* GOAL OF THE EXERCISE: In the records below, find the line containing "brown pawn: 2 -> 3" and retype it and every line after it exactly, adding nothing.

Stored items
Start of Block
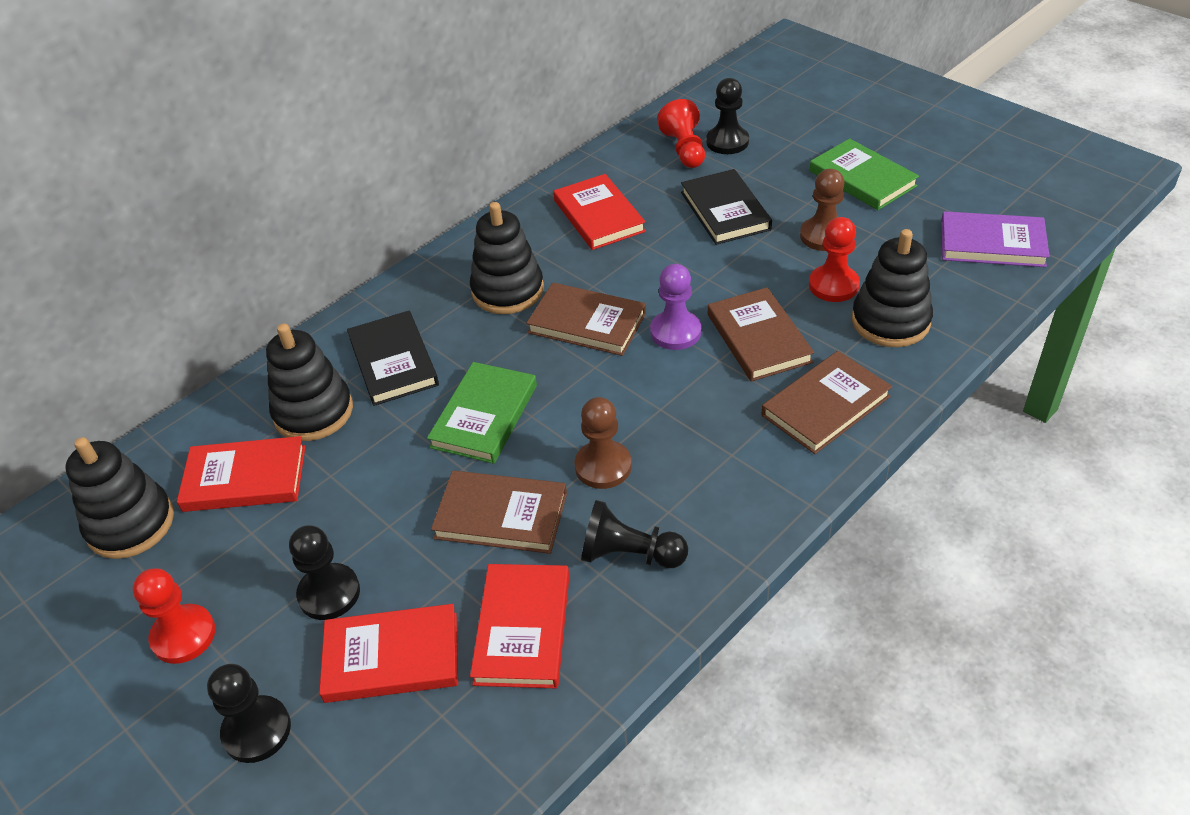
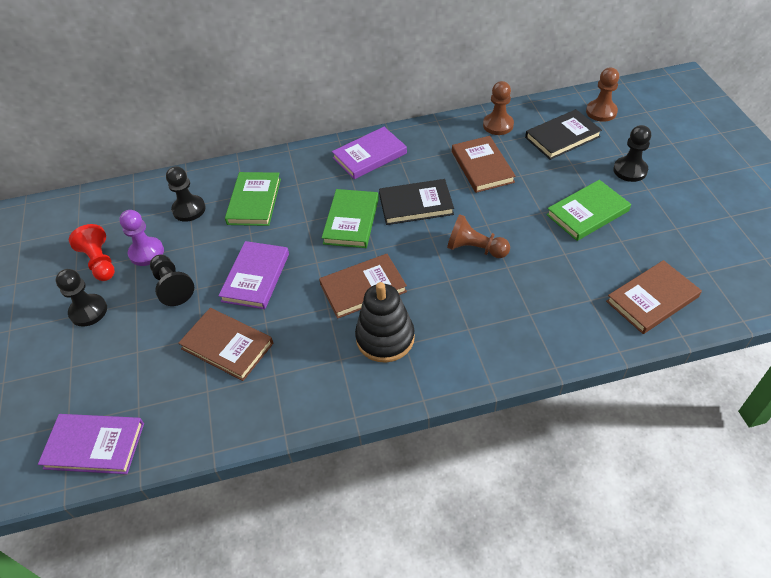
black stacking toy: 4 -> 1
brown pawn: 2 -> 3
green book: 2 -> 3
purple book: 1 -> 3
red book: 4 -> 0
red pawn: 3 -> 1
End of Block
* ANSWER TO THIS EXERCISE:
brown pawn: 2 -> 3
green book: 2 -> 3
purple book: 1 -> 3
red book: 4 -> 0
red pawn: 3 -> 1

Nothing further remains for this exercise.